• Problem description:
Copy every row below word for word, from the first to the last.

• Given records:
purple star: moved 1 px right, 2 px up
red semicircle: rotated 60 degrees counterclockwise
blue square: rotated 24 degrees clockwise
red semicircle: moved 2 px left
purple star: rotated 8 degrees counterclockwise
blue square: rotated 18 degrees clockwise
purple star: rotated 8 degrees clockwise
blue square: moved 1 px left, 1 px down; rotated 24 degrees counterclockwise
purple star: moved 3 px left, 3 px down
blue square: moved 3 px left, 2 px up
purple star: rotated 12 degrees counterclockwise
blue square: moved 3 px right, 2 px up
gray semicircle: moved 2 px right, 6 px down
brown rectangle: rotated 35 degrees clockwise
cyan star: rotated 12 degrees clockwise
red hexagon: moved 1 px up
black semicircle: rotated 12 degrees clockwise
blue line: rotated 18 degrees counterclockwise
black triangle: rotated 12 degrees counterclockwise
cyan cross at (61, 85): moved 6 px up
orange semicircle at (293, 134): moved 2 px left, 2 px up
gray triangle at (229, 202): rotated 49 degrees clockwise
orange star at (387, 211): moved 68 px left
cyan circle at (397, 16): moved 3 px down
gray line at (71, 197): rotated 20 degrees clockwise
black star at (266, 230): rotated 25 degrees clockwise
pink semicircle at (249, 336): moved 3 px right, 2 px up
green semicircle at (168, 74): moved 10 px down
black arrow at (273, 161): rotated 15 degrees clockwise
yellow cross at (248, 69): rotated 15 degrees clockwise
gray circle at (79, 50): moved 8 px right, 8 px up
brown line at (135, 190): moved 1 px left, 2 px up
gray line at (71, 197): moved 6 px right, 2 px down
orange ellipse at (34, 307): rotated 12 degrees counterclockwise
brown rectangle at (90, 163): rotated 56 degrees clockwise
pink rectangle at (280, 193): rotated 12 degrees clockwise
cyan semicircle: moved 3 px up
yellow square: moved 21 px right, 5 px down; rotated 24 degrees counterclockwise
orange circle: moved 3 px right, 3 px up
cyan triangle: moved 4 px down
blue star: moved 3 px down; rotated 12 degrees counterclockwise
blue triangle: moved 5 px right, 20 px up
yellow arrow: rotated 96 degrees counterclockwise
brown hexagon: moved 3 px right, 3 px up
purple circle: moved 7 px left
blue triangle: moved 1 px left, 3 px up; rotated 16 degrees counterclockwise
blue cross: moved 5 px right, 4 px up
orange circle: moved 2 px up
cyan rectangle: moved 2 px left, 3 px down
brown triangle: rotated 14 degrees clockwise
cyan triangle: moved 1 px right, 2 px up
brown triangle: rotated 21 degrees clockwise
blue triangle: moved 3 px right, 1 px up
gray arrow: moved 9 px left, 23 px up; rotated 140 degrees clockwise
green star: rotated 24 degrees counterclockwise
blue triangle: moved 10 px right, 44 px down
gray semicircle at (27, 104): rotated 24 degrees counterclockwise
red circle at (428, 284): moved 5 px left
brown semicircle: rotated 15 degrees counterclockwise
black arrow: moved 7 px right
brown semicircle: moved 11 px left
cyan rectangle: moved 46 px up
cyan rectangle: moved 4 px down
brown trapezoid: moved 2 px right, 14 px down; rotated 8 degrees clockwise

• Solution below:
purple star: moved 1 px right, 2 px up
red semicircle: rotated 60 degrees counterclockwise
blue square: rotated 24 degrees clockwise
red semicircle: moved 2 px left
purple star: rotated 8 degrees counterclockwise
blue square: rotated 18 degrees clockwise
purple star: rotated 8 degrees clockwise
blue square: moved 1 px left, 1 px down; rotated 24 degrees counterclockwise
purple star: moved 3 px left, 3 px down
blue square: moved 3 px left, 2 px up
purple star: rotated 12 degrees counterclockwise
blue square: moved 3 px right, 2 px up
gray semicircle: moved 2 px right, 6 px down
brown rectangle: rotated 35 degrees clockwise
cyan star: rotated 12 degrees clockwise
red hexagon: moved 1 px up
black semicircle: rotated 12 degrees clockwise
blue line: rotated 18 degrees counterclockwise
black triangle: rotated 12 degrees counterclockwise
cyan cross at (61, 85): moved 6 px up
orange semicircle at (293, 134): moved 2 px left, 2 px up
gray triangle at (229, 202): rotated 49 degrees clockwise
orange star at (387, 211): moved 68 px left
cyan circle at (397, 16): moved 3 px down
gray line at (71, 197): rotated 20 degrees clockwise
black star at (266, 230): rotated 25 degrees clockwise
pink semicircle at (249, 336): moved 3 px right, 2 px up
green semicircle at (168, 74): moved 10 px down
black arrow at (273, 161): rotated 15 degrees clockwise
yellow cross at (248, 69): rotated 15 degrees clockwise
gray circle at (79, 50): moved 8 px right, 8 px up
brown line at (135, 190): moved 1 px left, 2 px up
gray line at (71, 197): moved 6 px right, 2 px down
orange ellipse at (34, 307): rotated 12 degrees counterclockwise
brown rectangle at (90, 163): rotated 56 degrees clockwise
pink rectangle at (280, 193): rotated 12 degrees clockwise
cyan semicircle: moved 3 px up
yellow square: moved 21 px right, 5 px down; rotated 24 degrees counterclockwise
orange circle: moved 3 px right, 3 px up
cyan triangle: moved 4 px down
blue star: moved 3 px down; rotated 12 degrees counterclockwise
blue triangle: moved 5 px right, 20 px up
yellow arrow: rotated 96 degrees counterclockwise
brown hexagon: moved 3 px right, 3 px up
purple circle: moved 7 px left
blue triangle: moved 1 px left, 3 px up; rotated 16 degrees counterclockwise
blue cross: moved 5 px right, 4 px up
orange circle: moved 2 px up
cyan rectangle: moved 2 px left, 3 px down
brown triangle: rotated 14 degrees clockwise
cyan triangle: moved 1 px right, 2 px up
brown triangle: rotated 21 degrees clockwise
blue triangle: moved 3 px right, 1 px up
gray arrow: moved 9 px left, 23 px up; rotated 140 degrees clockwise
green star: rotated 24 degrees counterclockwise
blue triangle: moved 10 px right, 44 px down
gray semicircle at (27, 104): rotated 24 degrees counterclockwise
red circle at (428, 284): moved 5 px left
brown semicircle: rotated 15 degrees counterclockwise
black arrow: moved 7 px right
brown semicircle: moved 11 px left
cyan rectangle: moved 46 px up
cyan rectangle: moved 4 px down
brown trapezoid: moved 2 px right, 14 px down; rotated 8 degrees clockwise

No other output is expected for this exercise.